Task: Retype, exactly as they appear below, the lines between the line holding "appeared: hardcover in grey 400 409" and the line holding "colour: cylinder shape", both ends included.

Exercise data:
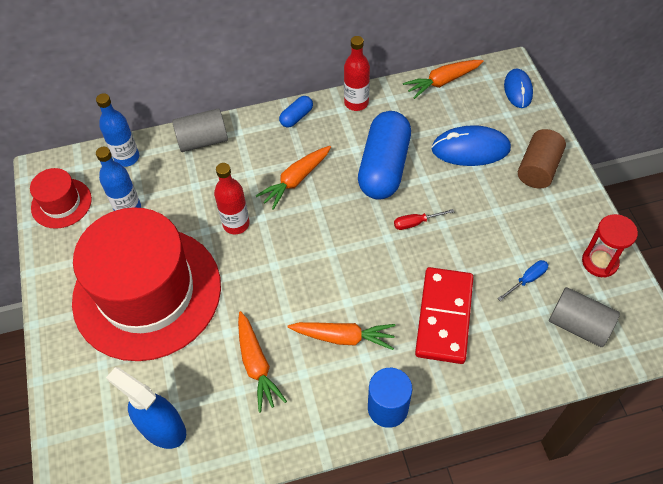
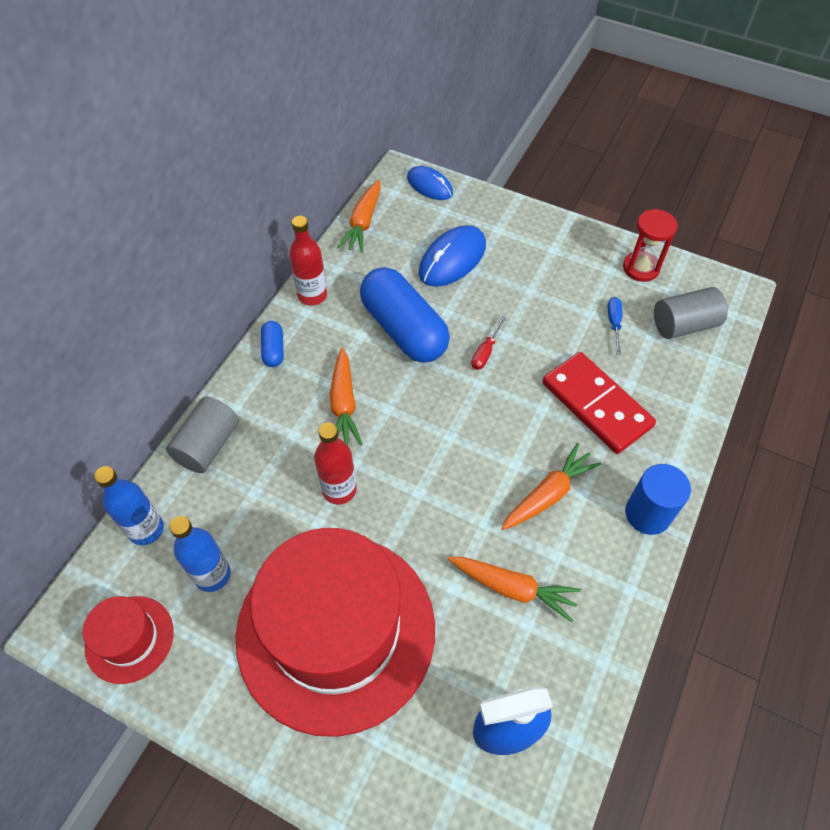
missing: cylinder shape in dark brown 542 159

...

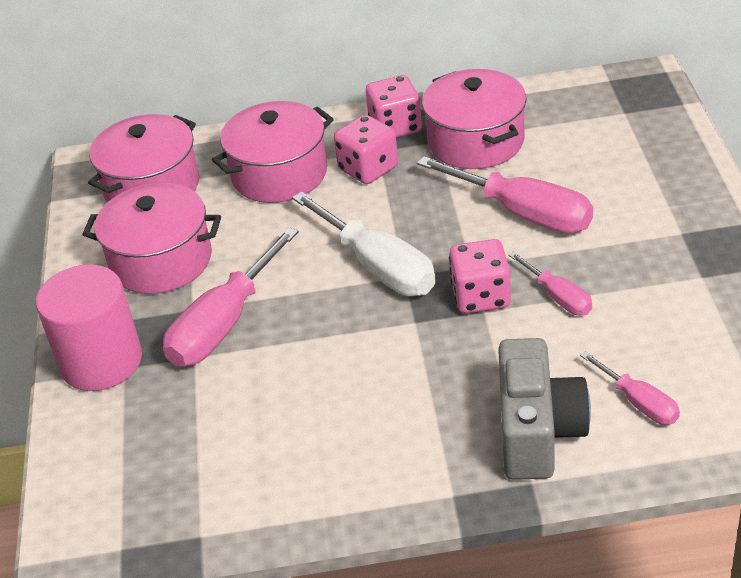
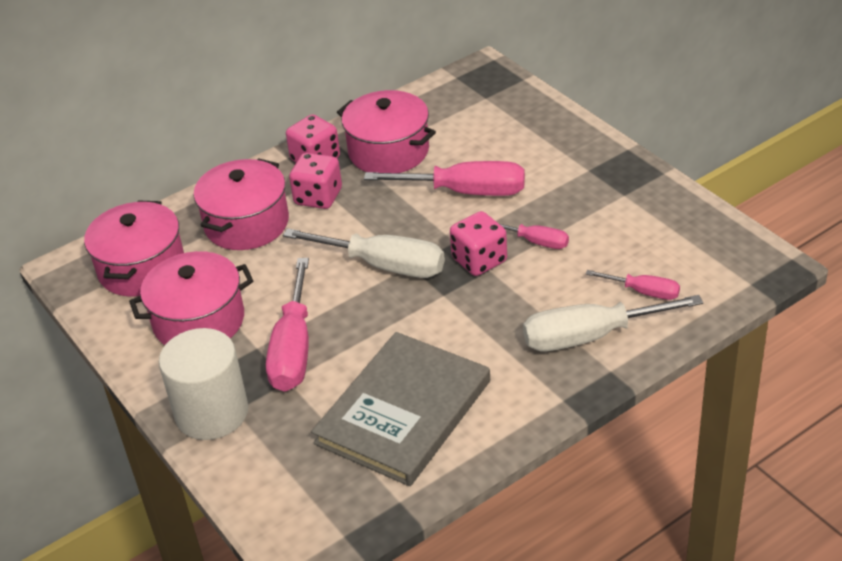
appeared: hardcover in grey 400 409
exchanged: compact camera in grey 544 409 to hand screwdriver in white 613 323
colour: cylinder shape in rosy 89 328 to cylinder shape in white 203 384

Output below:
appeared: hardcover in grey 400 409
exchanged: compact camera in grey 544 409 to hand screwdriver in white 613 323
colour: cylinder shape in rosy 89 328 to cylinder shape in white 203 384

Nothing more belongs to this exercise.